---- Dataset records

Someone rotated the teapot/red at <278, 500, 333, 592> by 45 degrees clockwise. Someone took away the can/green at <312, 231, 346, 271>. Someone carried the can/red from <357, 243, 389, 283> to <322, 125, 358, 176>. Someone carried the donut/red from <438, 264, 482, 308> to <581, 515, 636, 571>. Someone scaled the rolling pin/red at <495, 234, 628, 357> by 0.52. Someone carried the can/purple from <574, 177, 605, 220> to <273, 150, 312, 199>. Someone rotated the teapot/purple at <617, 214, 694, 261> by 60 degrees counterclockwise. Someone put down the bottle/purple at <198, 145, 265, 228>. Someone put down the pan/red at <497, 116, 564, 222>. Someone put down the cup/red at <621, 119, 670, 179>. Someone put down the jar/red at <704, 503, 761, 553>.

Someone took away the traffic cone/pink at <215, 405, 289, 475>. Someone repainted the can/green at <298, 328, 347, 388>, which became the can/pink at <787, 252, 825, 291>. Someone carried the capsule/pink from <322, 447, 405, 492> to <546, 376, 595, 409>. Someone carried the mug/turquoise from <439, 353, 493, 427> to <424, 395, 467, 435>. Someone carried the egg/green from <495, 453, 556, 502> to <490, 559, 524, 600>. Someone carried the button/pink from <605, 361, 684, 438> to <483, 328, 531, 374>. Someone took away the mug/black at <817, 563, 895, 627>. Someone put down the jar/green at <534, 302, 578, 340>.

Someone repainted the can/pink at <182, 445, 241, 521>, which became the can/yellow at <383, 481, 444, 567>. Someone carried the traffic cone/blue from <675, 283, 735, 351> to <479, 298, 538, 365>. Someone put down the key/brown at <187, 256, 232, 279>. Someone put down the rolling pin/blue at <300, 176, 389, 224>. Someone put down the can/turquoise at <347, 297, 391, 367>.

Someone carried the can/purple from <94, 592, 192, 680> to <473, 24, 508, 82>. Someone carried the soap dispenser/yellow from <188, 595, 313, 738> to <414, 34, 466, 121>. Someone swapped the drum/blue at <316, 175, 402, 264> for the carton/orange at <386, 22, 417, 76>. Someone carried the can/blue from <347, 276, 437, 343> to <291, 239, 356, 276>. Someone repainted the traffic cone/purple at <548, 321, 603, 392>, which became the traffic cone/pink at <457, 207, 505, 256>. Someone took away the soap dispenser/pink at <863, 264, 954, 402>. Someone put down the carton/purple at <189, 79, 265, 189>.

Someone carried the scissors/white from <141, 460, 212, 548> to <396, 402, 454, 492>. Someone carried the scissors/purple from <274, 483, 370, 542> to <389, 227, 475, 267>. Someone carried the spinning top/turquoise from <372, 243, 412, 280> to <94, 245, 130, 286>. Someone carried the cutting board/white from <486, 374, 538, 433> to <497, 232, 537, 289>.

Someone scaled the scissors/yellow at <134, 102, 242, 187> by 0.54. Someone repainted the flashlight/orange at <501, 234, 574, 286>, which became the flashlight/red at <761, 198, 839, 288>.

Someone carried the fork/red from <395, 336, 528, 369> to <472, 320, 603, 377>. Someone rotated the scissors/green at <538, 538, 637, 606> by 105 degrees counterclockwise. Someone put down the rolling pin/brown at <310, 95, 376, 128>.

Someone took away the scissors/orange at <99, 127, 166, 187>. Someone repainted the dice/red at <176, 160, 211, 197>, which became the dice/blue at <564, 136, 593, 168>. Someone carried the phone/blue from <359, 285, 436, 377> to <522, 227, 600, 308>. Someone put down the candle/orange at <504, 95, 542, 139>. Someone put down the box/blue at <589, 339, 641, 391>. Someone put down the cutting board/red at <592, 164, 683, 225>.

--------

Work order >> Copy out all of the records, keeping every line identical.

Response to this exercise >>
Someone rotated the teapot/red at <278, 500, 333, 592> by 45 degrees clockwise. Someone took away the can/green at <312, 231, 346, 271>. Someone carried the can/red from <357, 243, 389, 283> to <322, 125, 358, 176>. Someone carried the donut/red from <438, 264, 482, 308> to <581, 515, 636, 571>. Someone scaled the rolling pin/red at <495, 234, 628, 357> by 0.52. Someone carried the can/purple from <574, 177, 605, 220> to <273, 150, 312, 199>. Someone rotated the teapot/purple at <617, 214, 694, 261> by 60 degrees counterclockwise. Someone put down the bottle/purple at <198, 145, 265, 228>. Someone put down the pan/red at <497, 116, 564, 222>. Someone put down the cup/red at <621, 119, 670, 179>. Someone put down the jar/red at <704, 503, 761, 553>.

Someone took away the traffic cone/pink at <215, 405, 289, 475>. Someone repainted the can/green at <298, 328, 347, 388>, which became the can/pink at <787, 252, 825, 291>. Someone carried the capsule/pink from <322, 447, 405, 492> to <546, 376, 595, 409>. Someone carried the mug/turquoise from <439, 353, 493, 427> to <424, 395, 467, 435>. Someone carried the egg/green from <495, 453, 556, 502> to <490, 559, 524, 600>. Someone carried the button/pink from <605, 361, 684, 438> to <483, 328, 531, 374>. Someone took away the mug/black at <817, 563, 895, 627>. Someone put down the jar/green at <534, 302, 578, 340>.

Someone repainted the can/pink at <182, 445, 241, 521>, which became the can/yellow at <383, 481, 444, 567>. Someone carried the traffic cone/blue from <675, 283, 735, 351> to <479, 298, 538, 365>. Someone put down the key/brown at <187, 256, 232, 279>. Someone put down the rolling pin/blue at <300, 176, 389, 224>. Someone put down the can/turquoise at <347, 297, 391, 367>.

Someone carried the can/purple from <94, 592, 192, 680> to <473, 24, 508, 82>. Someone carried the soap dispenser/yellow from <188, 595, 313, 738> to <414, 34, 466, 121>. Someone swapped the drum/blue at <316, 175, 402, 264> for the carton/orange at <386, 22, 417, 76>. Someone carried the can/blue from <347, 276, 437, 343> to <291, 239, 356, 276>. Someone repainted the traffic cone/purple at <548, 321, 603, 392>, which became the traffic cone/pink at <457, 207, 505, 256>. Someone took away the soap dispenser/pink at <863, 264, 954, 402>. Someone put down the carton/purple at <189, 79, 265, 189>.

Someone carried the scissors/white from <141, 460, 212, 548> to <396, 402, 454, 492>. Someone carried the scissors/purple from <274, 483, 370, 542> to <389, 227, 475, 267>. Someone carried the spinning top/turquoise from <372, 243, 412, 280> to <94, 245, 130, 286>. Someone carried the cutting board/white from <486, 374, 538, 433> to <497, 232, 537, 289>.

Someone scaled the scissors/yellow at <134, 102, 242, 187> by 0.54. Someone repainted the flashlight/orange at <501, 234, 574, 286>, which became the flashlight/red at <761, 198, 839, 288>.

Someone carried the fork/red from <395, 336, 528, 369> to <472, 320, 603, 377>. Someone rotated the scissors/green at <538, 538, 637, 606> by 105 degrees counterclockwise. Someone put down the rolling pin/brown at <310, 95, 376, 128>.

Someone took away the scissors/orange at <99, 127, 166, 187>. Someone repainted the dice/red at <176, 160, 211, 197>, which became the dice/blue at <564, 136, 593, 168>. Someone carried the phone/blue from <359, 285, 436, 377> to <522, 227, 600, 308>. Someone put down the candle/orange at <504, 95, 542, 139>. Someone put down the box/blue at <589, 339, 641, 391>. Someone put down the cutting board/red at <592, 164, 683, 225>.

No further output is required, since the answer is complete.